Requirement – Where the string "pink" occurs in a line of the data below, that line should be copied.

.....

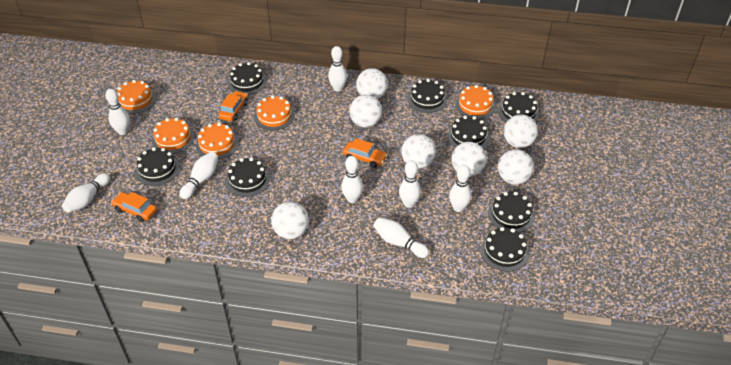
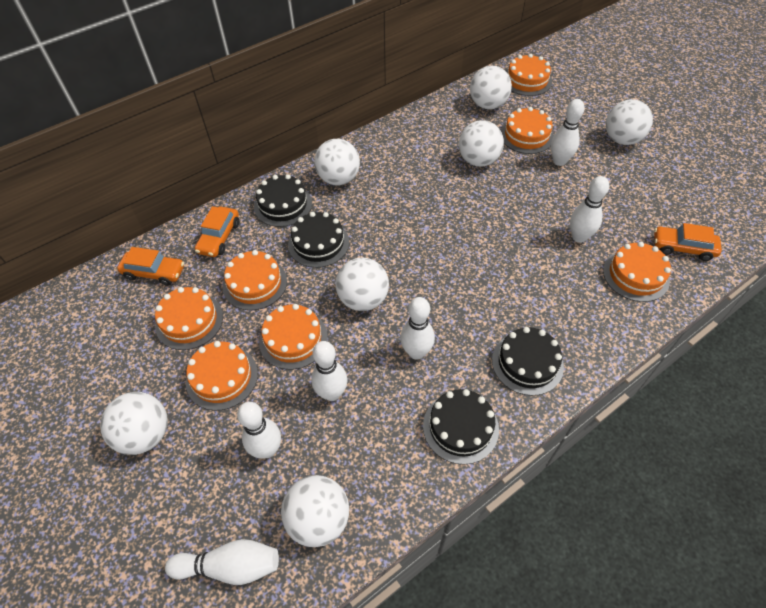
black cake: 8 -> 4
orange cake: 5 -> 7
white bowling pin: 8 -> 6

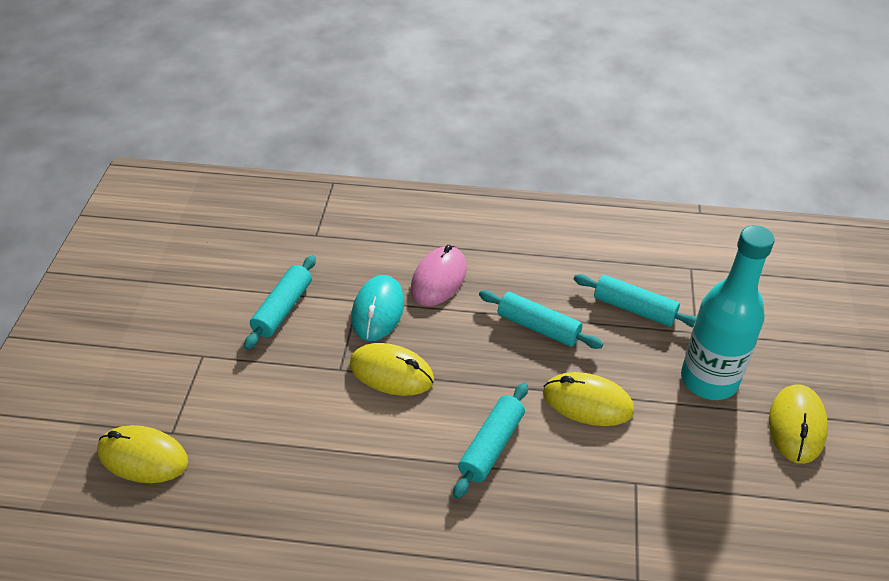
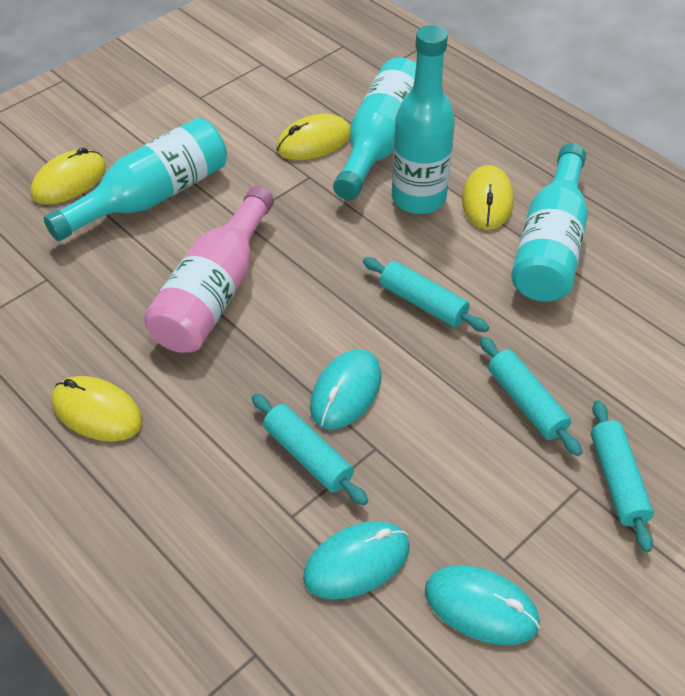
pink bottle: 0 -> 1
pink mouse: 1 -> 0
turquoise bottle: 1 -> 4
turquoise mouse: 1 -> 3

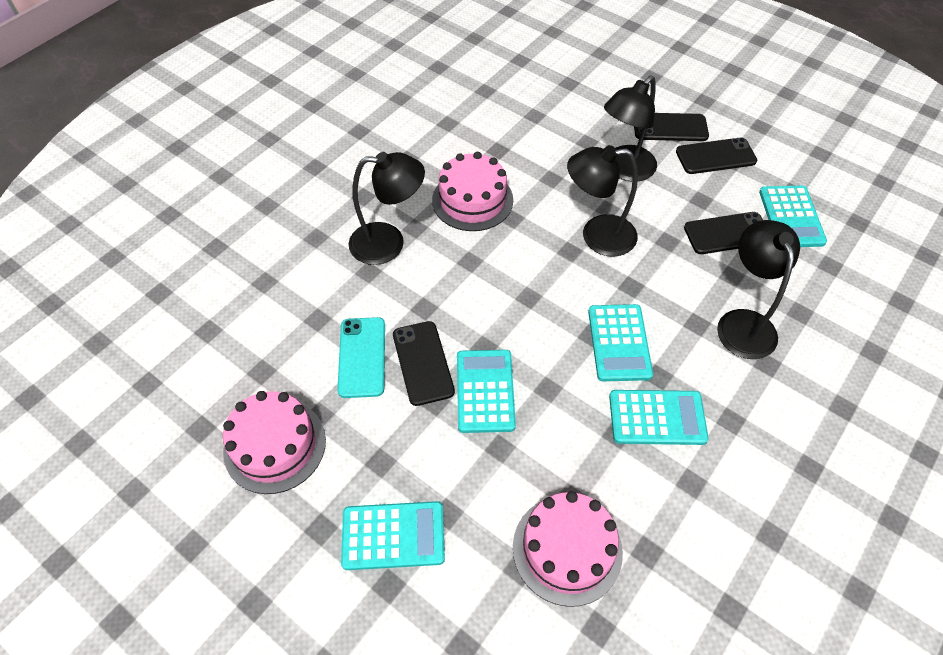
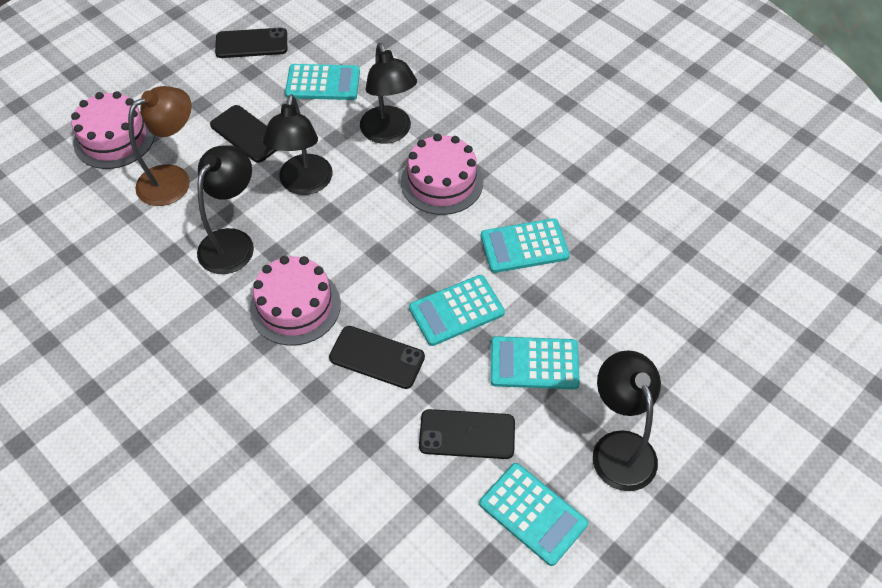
brown lamp: 0 -> 1
turquoise phone: 1 -> 0

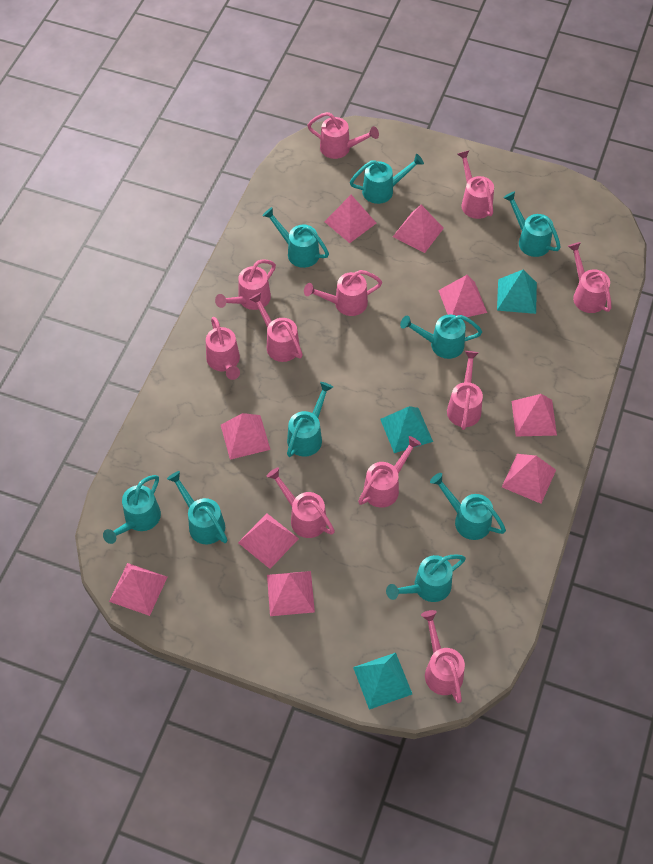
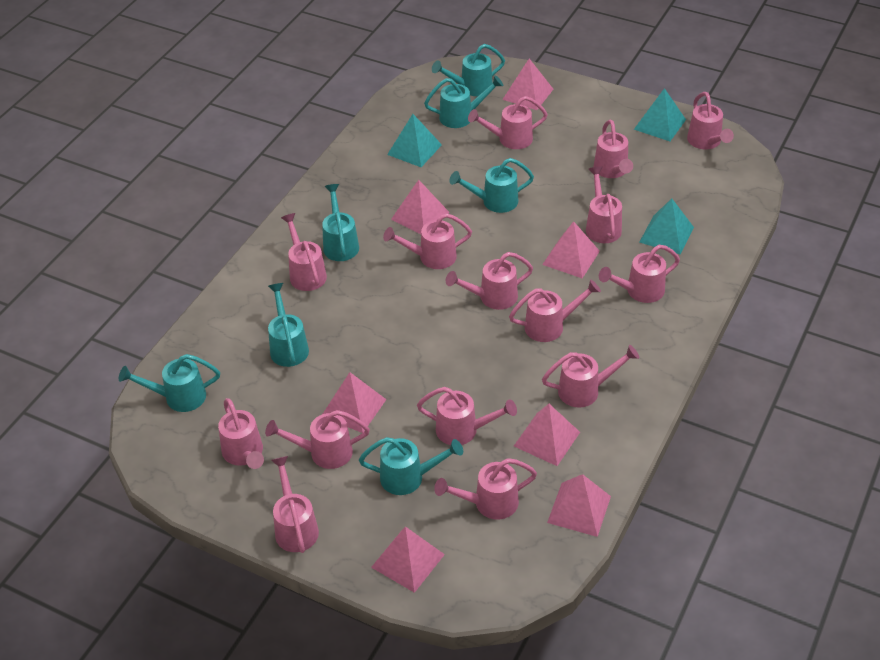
pink pyramid: 9 -> 7
pink watering can: 11 -> 15
turquoise watering can: 9 -> 7

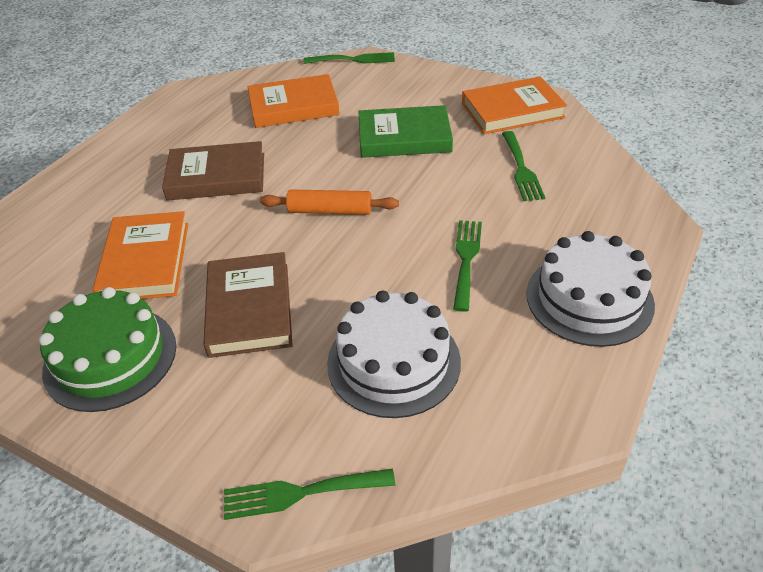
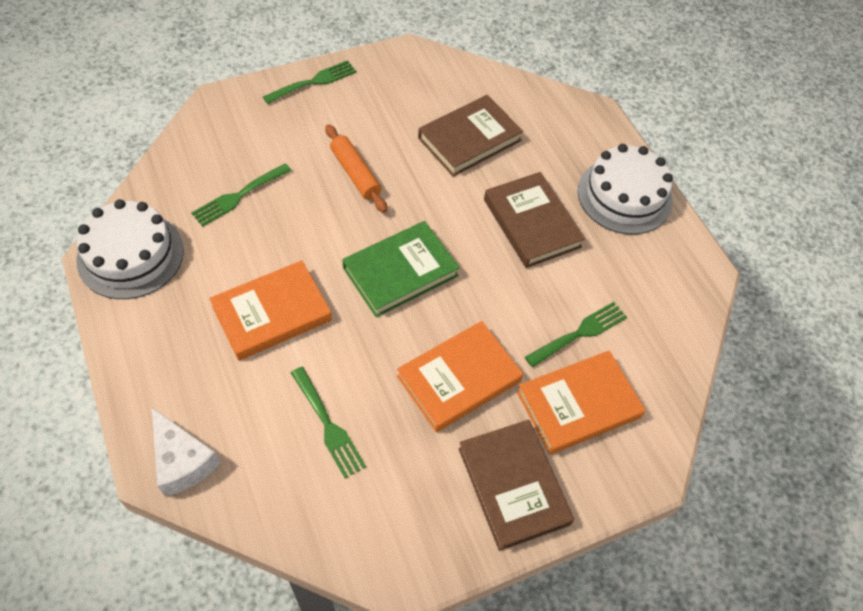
brown book: 2 -> 3
green cake: 1 -> 0
white cheese: 0 -> 1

.....

Result –
pink bottle: 0 -> 1
pink mouse: 1 -> 0
pink pyramid: 9 -> 7
pink watering can: 11 -> 15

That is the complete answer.